Find every line in the material below that contains the word "backpack", and copy each of those lines out.

* [The records]
══════
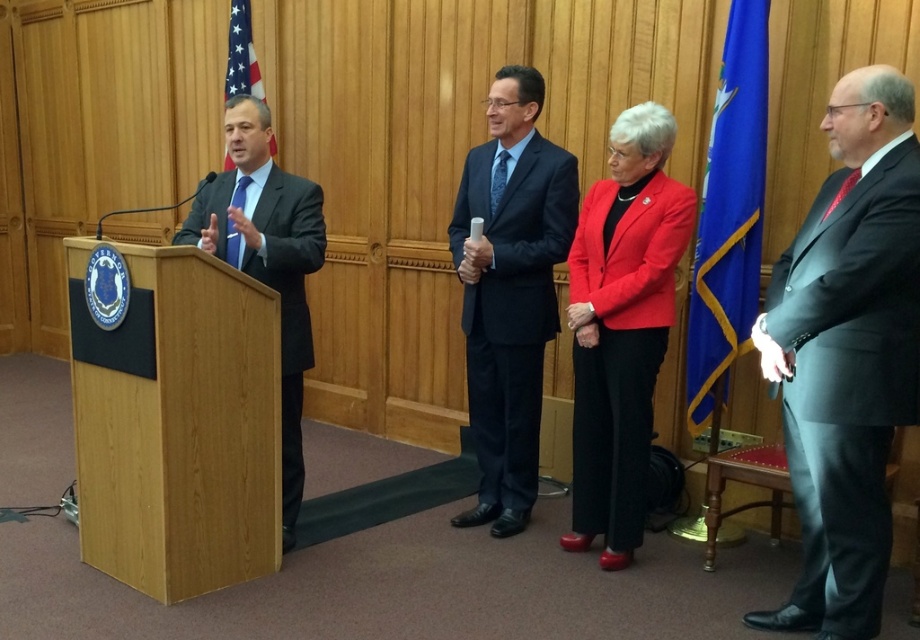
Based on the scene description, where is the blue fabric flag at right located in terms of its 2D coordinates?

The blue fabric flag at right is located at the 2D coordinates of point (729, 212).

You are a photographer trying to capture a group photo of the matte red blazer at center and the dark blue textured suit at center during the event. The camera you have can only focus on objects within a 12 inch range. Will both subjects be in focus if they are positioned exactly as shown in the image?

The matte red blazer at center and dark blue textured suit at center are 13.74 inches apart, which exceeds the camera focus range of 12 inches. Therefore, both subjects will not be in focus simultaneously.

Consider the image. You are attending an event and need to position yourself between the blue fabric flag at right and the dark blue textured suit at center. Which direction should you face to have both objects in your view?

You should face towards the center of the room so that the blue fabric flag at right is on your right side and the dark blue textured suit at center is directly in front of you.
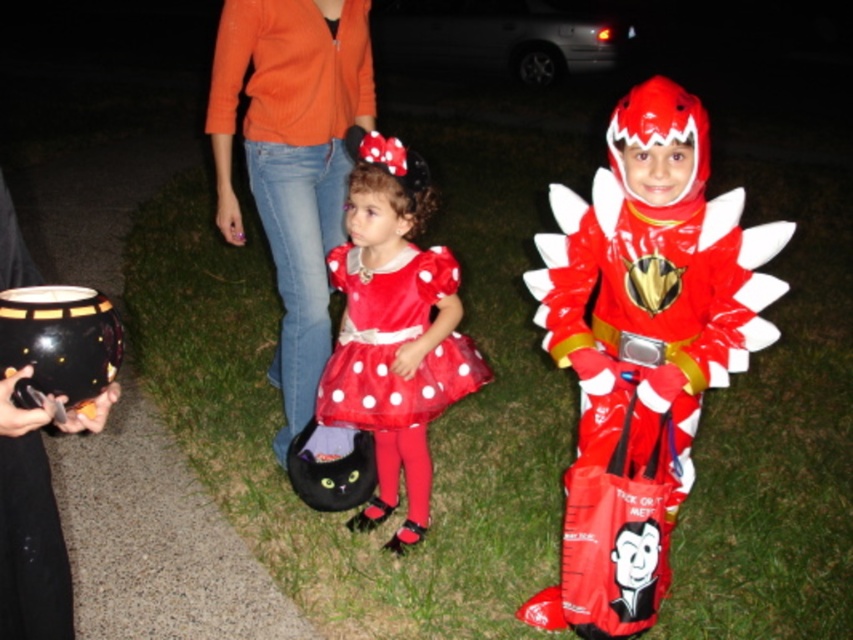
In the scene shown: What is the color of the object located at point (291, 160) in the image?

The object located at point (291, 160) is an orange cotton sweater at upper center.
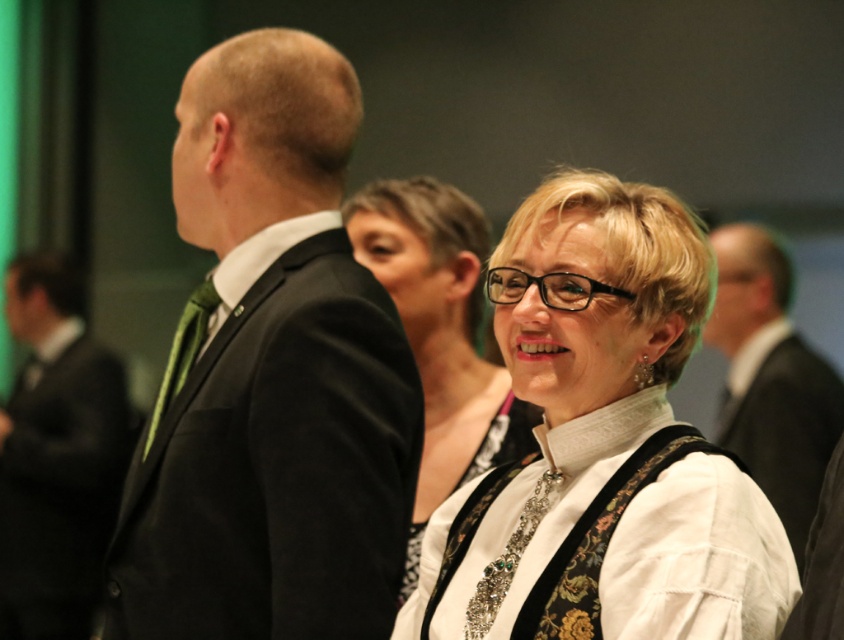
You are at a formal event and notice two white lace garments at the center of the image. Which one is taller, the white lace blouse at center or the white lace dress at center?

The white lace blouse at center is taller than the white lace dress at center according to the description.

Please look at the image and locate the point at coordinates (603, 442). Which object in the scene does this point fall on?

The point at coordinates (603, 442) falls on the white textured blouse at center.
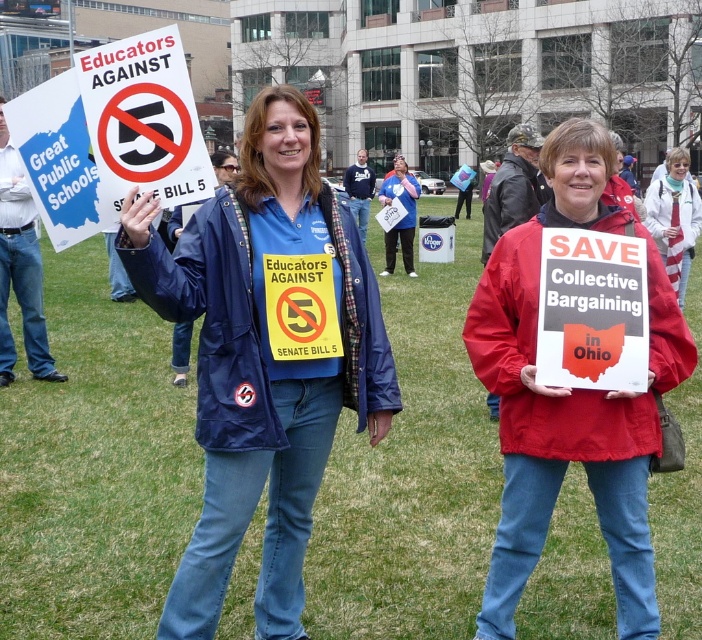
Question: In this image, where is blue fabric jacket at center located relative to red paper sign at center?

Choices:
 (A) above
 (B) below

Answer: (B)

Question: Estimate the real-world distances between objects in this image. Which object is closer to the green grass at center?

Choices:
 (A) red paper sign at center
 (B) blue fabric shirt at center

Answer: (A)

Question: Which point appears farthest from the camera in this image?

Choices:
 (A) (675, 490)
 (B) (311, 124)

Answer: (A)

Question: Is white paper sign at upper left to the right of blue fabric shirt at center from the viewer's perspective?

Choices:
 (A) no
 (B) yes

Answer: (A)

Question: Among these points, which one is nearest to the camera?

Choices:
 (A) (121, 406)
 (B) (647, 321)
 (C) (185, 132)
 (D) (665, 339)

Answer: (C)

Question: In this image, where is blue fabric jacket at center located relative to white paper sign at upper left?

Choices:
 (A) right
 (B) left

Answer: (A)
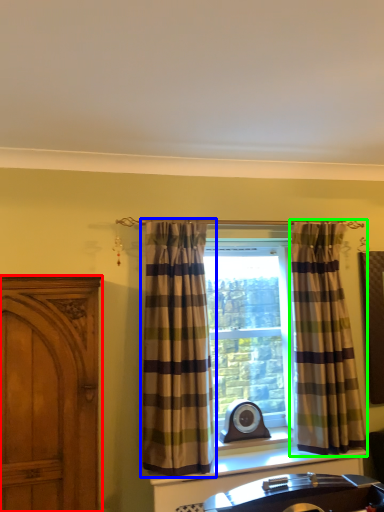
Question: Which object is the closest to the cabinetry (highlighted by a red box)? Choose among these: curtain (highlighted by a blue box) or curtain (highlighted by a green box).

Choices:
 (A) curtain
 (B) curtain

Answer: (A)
══════
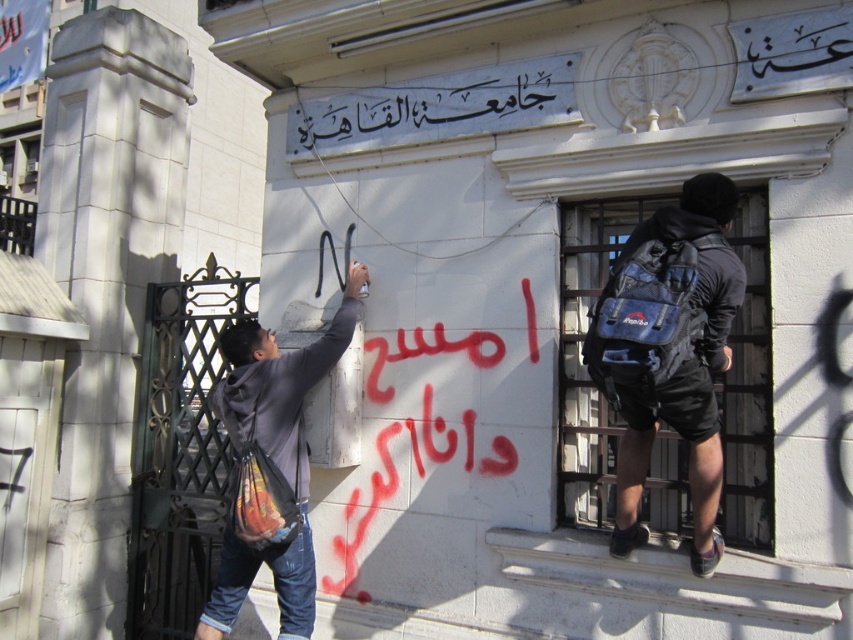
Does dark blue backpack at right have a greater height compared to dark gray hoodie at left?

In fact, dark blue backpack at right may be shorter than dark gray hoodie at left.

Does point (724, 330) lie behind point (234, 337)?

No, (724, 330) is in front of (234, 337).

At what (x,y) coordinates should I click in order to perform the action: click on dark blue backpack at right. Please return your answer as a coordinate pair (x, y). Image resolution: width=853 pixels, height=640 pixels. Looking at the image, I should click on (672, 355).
══════
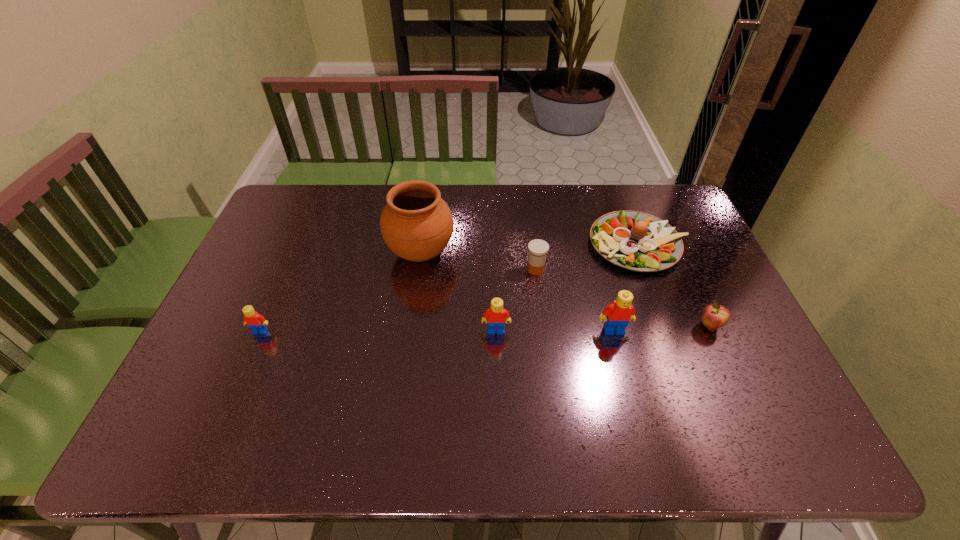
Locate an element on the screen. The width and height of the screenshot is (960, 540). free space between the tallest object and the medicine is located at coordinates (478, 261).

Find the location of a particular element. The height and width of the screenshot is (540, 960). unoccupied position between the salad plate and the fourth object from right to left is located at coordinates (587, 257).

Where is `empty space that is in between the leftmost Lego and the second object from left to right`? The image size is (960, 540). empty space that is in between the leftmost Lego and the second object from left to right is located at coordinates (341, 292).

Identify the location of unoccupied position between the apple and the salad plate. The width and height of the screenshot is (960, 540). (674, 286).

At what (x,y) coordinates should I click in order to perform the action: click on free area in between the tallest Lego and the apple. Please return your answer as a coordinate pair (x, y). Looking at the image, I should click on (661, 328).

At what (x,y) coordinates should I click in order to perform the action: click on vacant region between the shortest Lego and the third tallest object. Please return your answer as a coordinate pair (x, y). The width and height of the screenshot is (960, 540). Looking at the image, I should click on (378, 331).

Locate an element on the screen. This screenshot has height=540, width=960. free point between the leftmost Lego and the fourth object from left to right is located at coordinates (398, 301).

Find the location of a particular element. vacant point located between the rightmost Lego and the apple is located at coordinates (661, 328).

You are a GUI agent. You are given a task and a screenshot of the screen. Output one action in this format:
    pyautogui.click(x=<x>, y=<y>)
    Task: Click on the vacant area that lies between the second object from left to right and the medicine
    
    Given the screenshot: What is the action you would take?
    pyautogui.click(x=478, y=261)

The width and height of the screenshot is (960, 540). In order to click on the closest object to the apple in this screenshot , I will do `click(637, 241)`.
══════
* [Completed exercise]
Does dark blue backpack at right have a greater height compared to dark gray hoodie at left?
In fact, dark blue backpack at right may be shorter than dark gray hoodie at left.
At what (x,y) coordinates should I click in order to perform the action: click on dark blue backpack at right. Please return your answer as a coordinate pair (x, y). Image resolution: width=853 pixels, height=640 pixels. Looking at the image, I should click on (672, 355).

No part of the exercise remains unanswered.